▶ [Exercise brief] Lines that include the string "spoon" are the ones to copy from the entries below.

(Records from a dataset)
※

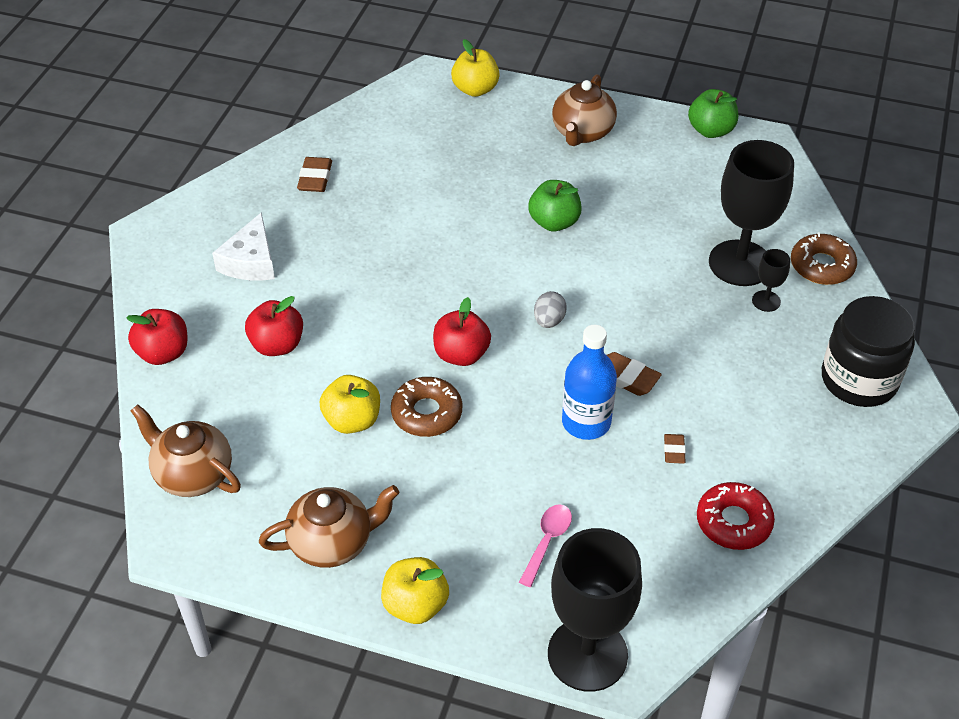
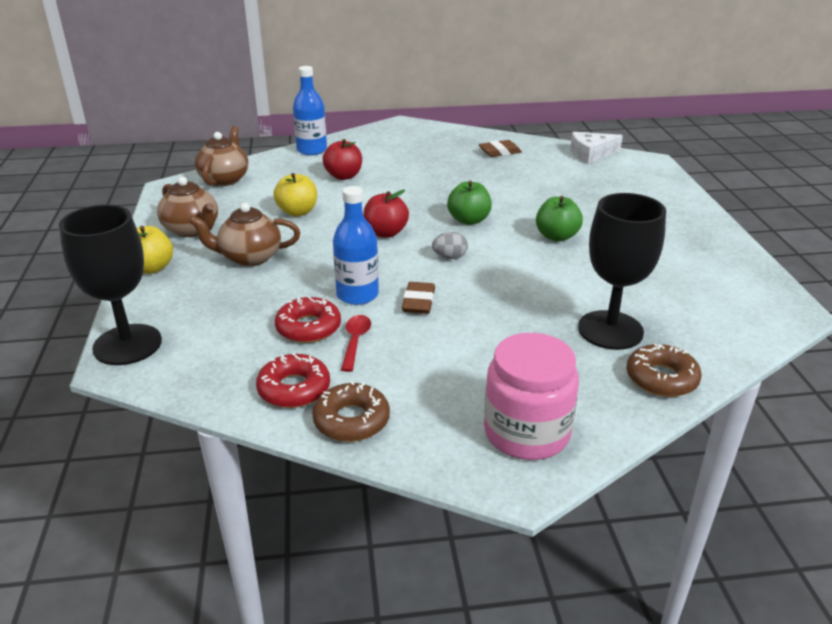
camera: 65 degrees right, 15 degrees down
(163, 353) = (312, 150): red apple -> blue bottle
(250, 261) = (407, 153): white cheese -> white cheese (591, 154)
(427, 413) = (321, 233): brown donut -> brown donut (351, 420)
(475, 89) = (658, 178): yellow apple -> none
(547, 541) = (229, 304): pink spoon -> none
(582, 132) = (672, 225): brown teapot -> brown teapot (249, 257)
(630, 482) = (308, 327): none -> red donut
(674, 451) = (355, 341): brown eraser -> red spoon
(711, 130) = (763, 280): green apple -> green apple (469, 220)
(766, 301) = (577, 354): black goblet -> none
(859, 380) = (526, 432): black jar -> pink jar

※

▶ [Expected answer]
(547, 541) = (229, 304): pink spoon -> none
(674, 451) = (355, 341): brown eraser -> red spoon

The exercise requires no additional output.